Copy each of the records below word for word, keeping every line in its original order.
== == ==
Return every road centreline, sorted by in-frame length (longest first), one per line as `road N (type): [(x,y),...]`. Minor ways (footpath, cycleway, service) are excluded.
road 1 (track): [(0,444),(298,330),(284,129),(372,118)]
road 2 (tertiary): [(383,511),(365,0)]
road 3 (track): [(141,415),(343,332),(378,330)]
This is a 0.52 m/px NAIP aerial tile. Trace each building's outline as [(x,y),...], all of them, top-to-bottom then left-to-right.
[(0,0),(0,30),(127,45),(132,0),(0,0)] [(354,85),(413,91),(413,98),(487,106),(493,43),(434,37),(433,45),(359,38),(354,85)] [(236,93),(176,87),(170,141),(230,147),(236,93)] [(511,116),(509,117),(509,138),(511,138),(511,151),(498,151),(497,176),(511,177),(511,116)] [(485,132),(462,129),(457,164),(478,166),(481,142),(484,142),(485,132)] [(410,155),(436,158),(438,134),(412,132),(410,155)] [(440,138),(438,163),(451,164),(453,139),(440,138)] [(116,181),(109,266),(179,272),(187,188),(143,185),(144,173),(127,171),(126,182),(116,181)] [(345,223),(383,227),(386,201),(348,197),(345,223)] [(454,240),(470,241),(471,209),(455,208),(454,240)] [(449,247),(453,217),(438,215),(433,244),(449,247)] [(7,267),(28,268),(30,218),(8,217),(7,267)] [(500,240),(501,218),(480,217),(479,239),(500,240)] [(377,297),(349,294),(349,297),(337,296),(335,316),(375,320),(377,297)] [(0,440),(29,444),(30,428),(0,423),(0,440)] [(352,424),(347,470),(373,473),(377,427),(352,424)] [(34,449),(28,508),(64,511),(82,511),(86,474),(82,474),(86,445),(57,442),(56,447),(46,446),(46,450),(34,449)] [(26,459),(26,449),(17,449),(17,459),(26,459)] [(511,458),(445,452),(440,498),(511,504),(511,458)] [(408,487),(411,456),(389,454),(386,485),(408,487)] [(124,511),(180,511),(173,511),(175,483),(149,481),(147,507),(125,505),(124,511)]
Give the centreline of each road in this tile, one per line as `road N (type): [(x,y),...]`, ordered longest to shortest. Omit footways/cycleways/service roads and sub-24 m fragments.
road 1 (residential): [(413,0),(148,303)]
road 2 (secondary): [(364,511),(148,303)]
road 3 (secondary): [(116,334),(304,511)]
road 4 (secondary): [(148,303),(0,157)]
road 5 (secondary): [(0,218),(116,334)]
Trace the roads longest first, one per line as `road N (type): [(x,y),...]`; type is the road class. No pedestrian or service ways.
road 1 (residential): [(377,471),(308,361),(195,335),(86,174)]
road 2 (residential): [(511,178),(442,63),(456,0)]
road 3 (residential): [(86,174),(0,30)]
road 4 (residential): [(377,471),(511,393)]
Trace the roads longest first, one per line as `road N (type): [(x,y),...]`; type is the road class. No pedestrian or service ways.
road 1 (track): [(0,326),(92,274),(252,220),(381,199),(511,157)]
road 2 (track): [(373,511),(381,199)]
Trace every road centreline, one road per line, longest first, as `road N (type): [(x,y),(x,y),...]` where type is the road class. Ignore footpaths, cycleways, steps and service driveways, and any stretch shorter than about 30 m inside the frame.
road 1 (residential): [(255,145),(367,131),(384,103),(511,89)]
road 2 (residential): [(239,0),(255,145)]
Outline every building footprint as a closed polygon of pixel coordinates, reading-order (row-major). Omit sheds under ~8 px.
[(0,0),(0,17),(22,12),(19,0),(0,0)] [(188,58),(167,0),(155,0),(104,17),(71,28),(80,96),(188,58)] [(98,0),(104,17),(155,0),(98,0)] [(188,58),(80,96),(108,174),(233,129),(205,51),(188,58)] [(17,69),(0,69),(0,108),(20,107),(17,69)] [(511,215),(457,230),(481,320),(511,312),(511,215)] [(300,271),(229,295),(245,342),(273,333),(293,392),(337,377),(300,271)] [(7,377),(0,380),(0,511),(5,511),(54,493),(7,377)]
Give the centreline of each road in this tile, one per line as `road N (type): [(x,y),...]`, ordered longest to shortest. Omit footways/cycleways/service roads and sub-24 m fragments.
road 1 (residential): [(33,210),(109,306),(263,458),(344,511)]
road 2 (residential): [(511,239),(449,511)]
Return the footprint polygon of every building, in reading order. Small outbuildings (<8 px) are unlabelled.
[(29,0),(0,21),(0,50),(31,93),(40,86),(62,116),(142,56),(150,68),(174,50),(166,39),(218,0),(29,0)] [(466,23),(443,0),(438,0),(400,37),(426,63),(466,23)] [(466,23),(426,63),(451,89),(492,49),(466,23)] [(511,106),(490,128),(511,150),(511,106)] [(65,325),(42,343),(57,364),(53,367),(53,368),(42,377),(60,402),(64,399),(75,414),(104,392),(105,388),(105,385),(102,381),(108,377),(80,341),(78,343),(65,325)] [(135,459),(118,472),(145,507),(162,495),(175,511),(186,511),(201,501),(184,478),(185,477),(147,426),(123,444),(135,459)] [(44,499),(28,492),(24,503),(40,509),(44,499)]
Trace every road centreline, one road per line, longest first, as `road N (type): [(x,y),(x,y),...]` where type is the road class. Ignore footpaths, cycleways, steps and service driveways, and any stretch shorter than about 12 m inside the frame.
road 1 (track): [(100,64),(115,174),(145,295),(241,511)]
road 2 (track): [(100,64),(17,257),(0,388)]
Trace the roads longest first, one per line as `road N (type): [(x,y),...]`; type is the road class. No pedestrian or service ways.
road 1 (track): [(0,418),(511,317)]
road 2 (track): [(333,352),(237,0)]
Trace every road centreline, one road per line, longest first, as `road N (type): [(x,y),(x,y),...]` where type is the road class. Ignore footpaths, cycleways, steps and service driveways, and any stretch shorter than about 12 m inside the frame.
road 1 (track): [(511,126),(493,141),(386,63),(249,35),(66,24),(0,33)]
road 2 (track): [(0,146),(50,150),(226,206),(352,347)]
== == ==
◆ **Task response**
Return every road centreline, sorted by in-frame length (longest first), one per line as `road N (type): [(x,y),...]`. Minor ways (footpath, cycleway, service) are excluded.
road 1 (track): [(0,444),(298,330),(284,129),(372,118)]
road 2 (tertiary): [(383,511),(365,0)]
road 3 (track): [(141,415),(343,332),(378,330)]
This is a 0.52 m/px NAIP aerial tile. Trace each building's outline as [(x,y),...], all of them, top-to-bottom then left-to-right.
[(0,0),(0,30),(127,45),(132,0),(0,0)] [(354,85),(413,91),(413,98),(487,106),(493,43),(434,37),(433,45),(359,38),(354,85)] [(236,93),(176,87),(170,141),(230,147),(236,93)] [(511,116),(509,117),(509,138),(511,138),(511,151),(498,151),(497,176),(511,177),(511,116)] [(485,132),(462,129),(457,164),(478,166),(481,142),(484,142),(485,132)] [(410,155),(436,158),(438,134),(412,132),(410,155)] [(440,138),(438,163),(451,164),(453,139),(440,138)] [(116,181),(109,266),(179,272),(187,188),(143,185),(144,173),(127,171),(126,182),(116,181)] [(345,223),(383,227),(386,201),(348,197),(345,223)] [(454,240),(470,241),(471,209),(455,208),(454,240)] [(449,247),(453,217),(438,215),(433,244),(449,247)] [(7,267),(28,268),(30,218),(8,217),(7,267)] [(500,240),(501,218),(480,217),(479,239),(500,240)] [(377,297),(349,294),(349,297),(337,296),(335,316),(375,320),(377,297)] [(0,440),(29,444),(30,428),(0,423),(0,440)] [(352,424),(347,470),(373,473),(377,427),(352,424)] [(34,449),(28,508),(64,511),(82,511),(86,474),(82,474),(86,445),(57,442),(56,447),(46,446),(46,450),(34,449)] [(26,459),(26,449),(17,449),(17,459),(26,459)] [(511,458),(445,452),(440,498),(511,504),(511,458)] [(408,487),(411,456),(389,454),(386,485),(408,487)] [(124,511),(180,511),(173,511),(175,483),(149,481),(147,507),(125,505),(124,511)]
Give the centreline of each road in this tile, one per line as `road N (type): [(x,y),...]`, ordered longest to shortest. Omit footways/cycleways/service roads and sub-24 m fragments.
road 1 (residential): [(413,0),(148,303)]
road 2 (secondary): [(364,511),(148,303)]
road 3 (secondary): [(116,334),(304,511)]
road 4 (secondary): [(148,303),(0,157)]
road 5 (secondary): [(0,218),(116,334)]
Trace the roads longest first, one per line as `road N (type): [(x,y),...]`; type is the road class. No pedestrian or service ways.
road 1 (residential): [(377,471),(308,361),(195,335),(86,174)]
road 2 (residential): [(511,178),(442,63),(456,0)]
road 3 (residential): [(86,174),(0,30)]
road 4 (residential): [(377,471),(511,393)]
Trace the roads longest first, one per line as `road N (type): [(x,y),...]`; type is the road class. No pedestrian or service ways.
road 1 (track): [(0,326),(92,274),(252,220),(381,199),(511,157)]
road 2 (track): [(373,511),(381,199)]
Trace every road centreline, one road per line, longest first, as `road N (type): [(x,y),(x,y),...]` where type is the road class. Ignore footpaths, cycleways, steps and service driveways, and any stretch shorter than about 30 m inside the frame.
road 1 (residential): [(255,145),(367,131),(384,103),(511,89)]
road 2 (residential): [(239,0),(255,145)]
Outline every building footprint as a closed polygon of pixel coordinates, reading-order (row-major). Omit sheds under ~8 px.
[(0,0),(0,17),(22,12),(19,0),(0,0)] [(188,58),(167,0),(155,0),(104,17),(71,28),(80,96),(188,58)] [(98,0),(104,17),(155,0),(98,0)] [(188,58),(80,96),(108,174),(233,129),(205,51),(188,58)] [(17,69),(0,69),(0,108),(20,107),(17,69)] [(511,215),(457,230),(481,320),(511,312),(511,215)] [(300,271),(229,295),(245,342),(273,333),(293,392),(337,377),(300,271)] [(7,377),(0,380),(0,511),(5,511),(54,493),(7,377)]
Give the centreline of each road in this tile, one per line as `road N (type): [(x,y),...]`, ordered longest to shortest. Omit footways/cycleways/service roads and sub-24 m fragments.
road 1 (residential): [(33,210),(109,306),(263,458),(344,511)]
road 2 (residential): [(511,239),(449,511)]
Return the footprint polygon of every building, in reading order. Small outbuildings (<8 px) are unlabelled.
[(29,0),(0,21),(0,50),(31,93),(40,86),(62,116),(142,56),(150,68),(174,50),(166,39),(218,0),(29,0)] [(466,23),(443,0),(438,0),(400,37),(426,63),(466,23)] [(466,23),(426,63),(451,89),(492,49),(466,23)] [(511,106),(490,128),(511,150),(511,106)] [(65,325),(42,343),(57,364),(53,367),(53,368),(42,377),(60,402),(64,399),(75,414),(104,392),(105,388),(105,385),(102,381),(108,377),(80,341),(78,343),(65,325)] [(135,459),(118,472),(145,507),(162,495),(175,511),(186,511),(201,501),(184,478),(185,477),(147,426),(123,444),(135,459)] [(44,499),(28,492),(24,503),(40,509),(44,499)]
Trace every road centreline, one road per line, longest first, as `road N (type): [(x,y),(x,y),...]` where type is the road class. Ignore footpaths, cycleways, steps and service driveways, and any stretch shorter than about 12 m inside the frame.
road 1 (track): [(100,64),(115,174),(145,295),(241,511)]
road 2 (track): [(100,64),(17,257),(0,388)]
Trace the roads longest first, one per line as `road N (type): [(x,y),...]`; type is the road class. No pedestrian or service ways.
road 1 (track): [(0,418),(511,317)]
road 2 (track): [(333,352),(237,0)]
Trace every road centreline, one road per line, longest first, as `road N (type): [(x,y),(x,y),...]` where type is the road class. Ignore footpaths, cycleways, steps and service driveways, and any stretch shorter than about 12 m inside the frame.
road 1 (track): [(511,126),(493,141),(386,63),(249,35),(66,24),(0,33)]
road 2 (track): [(0,146),(50,150),(226,206),(352,347)]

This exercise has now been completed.